What you should do:
Read through the listing below and return only the lines containing "none".
....
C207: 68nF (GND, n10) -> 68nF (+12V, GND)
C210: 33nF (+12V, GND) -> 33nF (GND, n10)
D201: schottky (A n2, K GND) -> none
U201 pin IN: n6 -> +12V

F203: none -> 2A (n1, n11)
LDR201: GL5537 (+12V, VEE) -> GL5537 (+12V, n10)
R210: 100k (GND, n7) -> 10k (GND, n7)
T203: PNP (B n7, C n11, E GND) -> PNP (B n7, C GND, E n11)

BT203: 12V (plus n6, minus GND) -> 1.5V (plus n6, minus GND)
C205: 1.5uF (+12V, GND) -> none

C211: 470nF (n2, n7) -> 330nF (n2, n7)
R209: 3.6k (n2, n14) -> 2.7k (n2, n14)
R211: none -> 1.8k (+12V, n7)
....
Answer to the problem:
D201: schottky (A n2, K GND) -> none
F203: none -> 2A (n1, n11)
C205: 1.5uF (+12V, GND) -> none
R211: none -> 1.8k (+12V, n7)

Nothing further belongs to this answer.